• What you need to do:
In the data below, find each line carrying the string "right" and copy it out.

Dataset entries below:

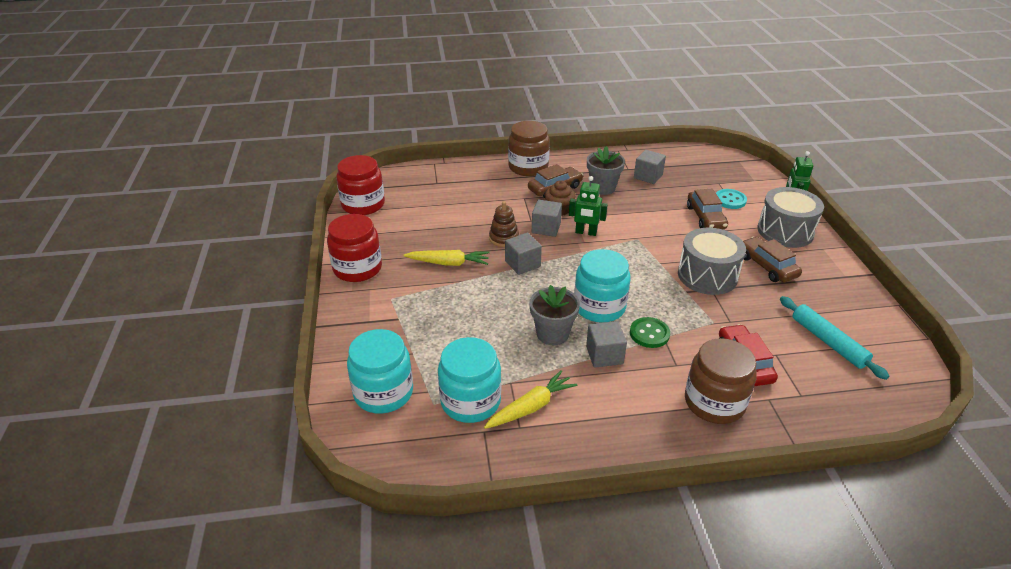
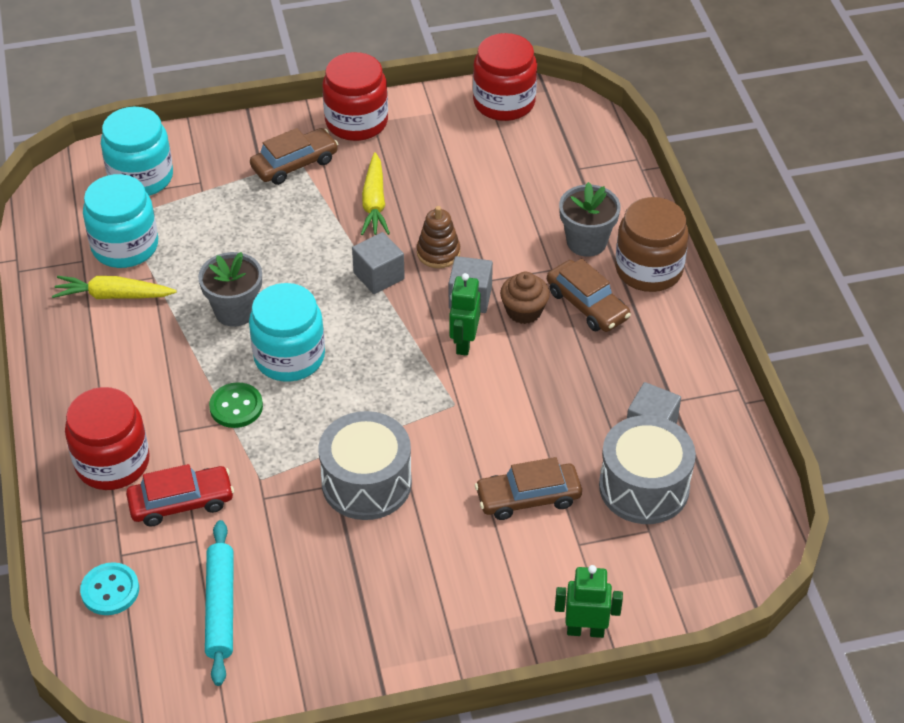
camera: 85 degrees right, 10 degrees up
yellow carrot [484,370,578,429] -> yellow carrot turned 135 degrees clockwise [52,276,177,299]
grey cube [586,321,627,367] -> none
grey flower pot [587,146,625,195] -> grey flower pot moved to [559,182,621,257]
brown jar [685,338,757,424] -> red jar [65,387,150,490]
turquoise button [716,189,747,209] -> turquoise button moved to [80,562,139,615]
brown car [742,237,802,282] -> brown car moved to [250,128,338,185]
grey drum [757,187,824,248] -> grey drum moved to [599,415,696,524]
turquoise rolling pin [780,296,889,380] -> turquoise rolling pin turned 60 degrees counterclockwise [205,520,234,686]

End of Dataset entries.
Dataset entries below:

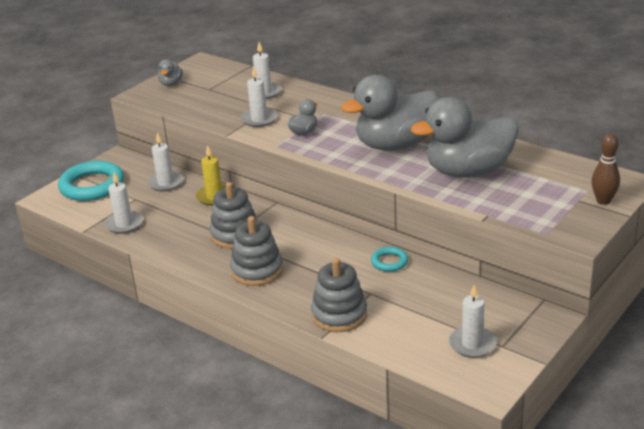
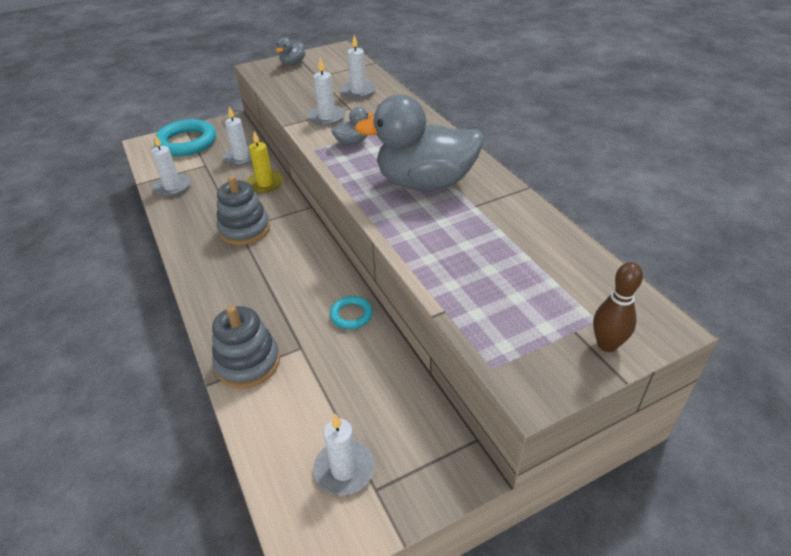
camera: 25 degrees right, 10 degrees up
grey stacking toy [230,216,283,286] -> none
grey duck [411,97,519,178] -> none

End of Dataset entries.
Dataset entries below:

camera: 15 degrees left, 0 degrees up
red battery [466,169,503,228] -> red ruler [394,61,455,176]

End of Dataset entries.

• Result:
camera: 85 degrees right, 10 degrees up
camera: 25 degrees right, 10 degrees up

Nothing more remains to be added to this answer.